··· DATA EXCERPTS ···
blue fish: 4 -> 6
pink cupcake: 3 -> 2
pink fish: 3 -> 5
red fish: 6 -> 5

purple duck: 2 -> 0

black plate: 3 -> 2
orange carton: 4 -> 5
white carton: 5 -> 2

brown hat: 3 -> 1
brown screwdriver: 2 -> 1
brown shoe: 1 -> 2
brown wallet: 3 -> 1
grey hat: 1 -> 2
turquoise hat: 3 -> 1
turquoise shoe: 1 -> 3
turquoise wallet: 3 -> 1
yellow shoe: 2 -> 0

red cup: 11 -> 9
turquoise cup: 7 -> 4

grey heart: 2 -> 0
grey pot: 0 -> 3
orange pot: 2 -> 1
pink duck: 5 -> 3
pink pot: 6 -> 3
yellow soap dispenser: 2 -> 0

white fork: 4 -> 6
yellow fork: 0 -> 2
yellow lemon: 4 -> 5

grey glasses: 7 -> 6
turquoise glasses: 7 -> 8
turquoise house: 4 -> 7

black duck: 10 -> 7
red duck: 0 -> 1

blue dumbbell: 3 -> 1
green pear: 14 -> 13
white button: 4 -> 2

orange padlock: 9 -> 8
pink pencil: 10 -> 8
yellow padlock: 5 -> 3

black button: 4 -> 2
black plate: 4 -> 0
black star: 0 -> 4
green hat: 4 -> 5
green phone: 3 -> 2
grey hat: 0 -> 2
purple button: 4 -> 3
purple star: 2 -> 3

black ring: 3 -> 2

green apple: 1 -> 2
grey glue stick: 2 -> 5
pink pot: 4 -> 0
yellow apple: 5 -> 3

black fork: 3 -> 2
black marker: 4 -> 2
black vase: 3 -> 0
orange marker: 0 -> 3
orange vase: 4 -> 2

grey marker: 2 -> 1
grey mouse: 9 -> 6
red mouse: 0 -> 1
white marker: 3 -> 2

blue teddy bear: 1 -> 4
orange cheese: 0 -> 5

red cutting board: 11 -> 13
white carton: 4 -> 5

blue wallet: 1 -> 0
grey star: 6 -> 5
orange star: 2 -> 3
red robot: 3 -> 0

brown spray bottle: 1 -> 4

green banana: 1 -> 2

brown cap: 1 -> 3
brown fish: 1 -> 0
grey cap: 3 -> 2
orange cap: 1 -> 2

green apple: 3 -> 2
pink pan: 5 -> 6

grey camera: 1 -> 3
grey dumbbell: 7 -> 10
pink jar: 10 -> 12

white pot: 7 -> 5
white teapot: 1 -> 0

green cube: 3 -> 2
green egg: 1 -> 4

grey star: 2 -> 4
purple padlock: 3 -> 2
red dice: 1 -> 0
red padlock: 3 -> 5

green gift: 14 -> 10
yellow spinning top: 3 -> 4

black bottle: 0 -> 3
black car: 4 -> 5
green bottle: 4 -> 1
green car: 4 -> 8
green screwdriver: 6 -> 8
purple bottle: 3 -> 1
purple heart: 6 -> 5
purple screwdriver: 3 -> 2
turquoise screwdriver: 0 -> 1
···
▶ [REQUIRED ACTION]: What are the lines above, starting at the one with "purple star: 2 -> 3" and ending at the one with "grey cap: 3 -> 2"? Give them again exactly, and only them.

▶ [TASK RESULT]:
purple star: 2 -> 3

black ring: 3 -> 2

green apple: 1 -> 2
grey glue stick: 2 -> 5
pink pot: 4 -> 0
yellow apple: 5 -> 3

black fork: 3 -> 2
black marker: 4 -> 2
black vase: 3 -> 0
orange marker: 0 -> 3
orange vase: 4 -> 2

grey marker: 2 -> 1
grey mouse: 9 -> 6
red mouse: 0 -> 1
white marker: 3 -> 2

blue teddy bear: 1 -> 4
orange cheese: 0 -> 5

red cutting board: 11 -> 13
white carton: 4 -> 5

blue wallet: 1 -> 0
grey star: 6 -> 5
orange star: 2 -> 3
red robot: 3 -> 0

brown spray bottle: 1 -> 4

green banana: 1 -> 2

brown cap: 1 -> 3
brown fish: 1 -> 0
grey cap: 3 -> 2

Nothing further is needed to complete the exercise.